TASK TO CARRY OUT
From the records below, pull out every line that contains the string "kern", matching its case exactly.

RECORDS SHOWN
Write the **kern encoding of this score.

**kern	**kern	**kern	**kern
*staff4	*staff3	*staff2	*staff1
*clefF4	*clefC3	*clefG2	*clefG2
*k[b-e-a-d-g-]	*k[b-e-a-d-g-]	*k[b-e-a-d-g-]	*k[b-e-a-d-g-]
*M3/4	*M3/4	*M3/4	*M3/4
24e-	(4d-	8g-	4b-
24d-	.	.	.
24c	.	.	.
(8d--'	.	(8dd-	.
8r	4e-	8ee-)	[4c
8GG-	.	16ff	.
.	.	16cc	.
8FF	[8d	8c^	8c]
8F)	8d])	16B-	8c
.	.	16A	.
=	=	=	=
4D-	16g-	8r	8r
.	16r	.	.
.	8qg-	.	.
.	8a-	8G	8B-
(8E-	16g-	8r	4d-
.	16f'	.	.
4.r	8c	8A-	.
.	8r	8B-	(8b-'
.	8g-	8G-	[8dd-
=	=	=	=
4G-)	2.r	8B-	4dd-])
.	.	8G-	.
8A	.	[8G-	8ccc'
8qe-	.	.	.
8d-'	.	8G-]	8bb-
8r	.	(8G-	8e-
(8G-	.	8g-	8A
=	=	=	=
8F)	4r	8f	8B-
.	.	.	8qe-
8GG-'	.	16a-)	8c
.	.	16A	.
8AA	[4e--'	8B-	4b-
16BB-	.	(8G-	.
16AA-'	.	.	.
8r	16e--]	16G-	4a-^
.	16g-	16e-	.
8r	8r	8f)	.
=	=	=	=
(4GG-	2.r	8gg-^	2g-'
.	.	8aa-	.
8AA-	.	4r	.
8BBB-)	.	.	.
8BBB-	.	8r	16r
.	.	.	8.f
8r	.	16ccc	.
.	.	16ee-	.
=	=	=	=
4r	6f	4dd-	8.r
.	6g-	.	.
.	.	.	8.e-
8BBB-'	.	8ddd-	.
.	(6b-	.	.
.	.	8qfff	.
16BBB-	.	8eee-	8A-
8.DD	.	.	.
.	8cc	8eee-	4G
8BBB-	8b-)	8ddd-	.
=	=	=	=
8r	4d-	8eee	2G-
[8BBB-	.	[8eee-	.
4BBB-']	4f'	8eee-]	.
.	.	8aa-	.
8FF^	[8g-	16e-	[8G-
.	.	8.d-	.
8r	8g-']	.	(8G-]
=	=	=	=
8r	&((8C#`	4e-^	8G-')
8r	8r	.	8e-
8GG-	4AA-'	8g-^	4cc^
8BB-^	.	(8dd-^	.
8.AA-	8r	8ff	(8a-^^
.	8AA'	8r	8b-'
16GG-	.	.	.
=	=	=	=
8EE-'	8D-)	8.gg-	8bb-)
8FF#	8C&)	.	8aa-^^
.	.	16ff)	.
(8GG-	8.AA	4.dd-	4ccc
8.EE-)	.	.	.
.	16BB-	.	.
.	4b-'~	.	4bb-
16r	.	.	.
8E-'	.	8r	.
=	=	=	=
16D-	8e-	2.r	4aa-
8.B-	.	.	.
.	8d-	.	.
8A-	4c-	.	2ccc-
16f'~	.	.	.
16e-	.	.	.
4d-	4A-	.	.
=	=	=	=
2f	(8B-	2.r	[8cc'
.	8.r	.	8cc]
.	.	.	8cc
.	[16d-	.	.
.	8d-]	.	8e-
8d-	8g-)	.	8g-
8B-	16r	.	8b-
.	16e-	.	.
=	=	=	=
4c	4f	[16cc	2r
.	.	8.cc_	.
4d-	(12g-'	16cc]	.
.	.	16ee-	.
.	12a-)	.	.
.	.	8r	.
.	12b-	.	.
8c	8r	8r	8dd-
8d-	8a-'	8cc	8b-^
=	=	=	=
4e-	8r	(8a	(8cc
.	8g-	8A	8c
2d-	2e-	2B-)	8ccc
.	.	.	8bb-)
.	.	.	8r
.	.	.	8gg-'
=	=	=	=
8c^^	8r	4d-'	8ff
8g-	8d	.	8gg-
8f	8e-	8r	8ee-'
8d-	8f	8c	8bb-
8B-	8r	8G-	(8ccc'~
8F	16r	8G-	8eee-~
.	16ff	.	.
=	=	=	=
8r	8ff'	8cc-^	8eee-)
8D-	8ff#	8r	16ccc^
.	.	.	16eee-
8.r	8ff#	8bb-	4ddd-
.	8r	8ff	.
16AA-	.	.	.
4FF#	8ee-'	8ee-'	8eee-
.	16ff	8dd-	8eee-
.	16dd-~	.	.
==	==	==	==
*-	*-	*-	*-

IN RESPONSE
Write the **kern encoding of this score.
**kern	**kern	**kern	**kern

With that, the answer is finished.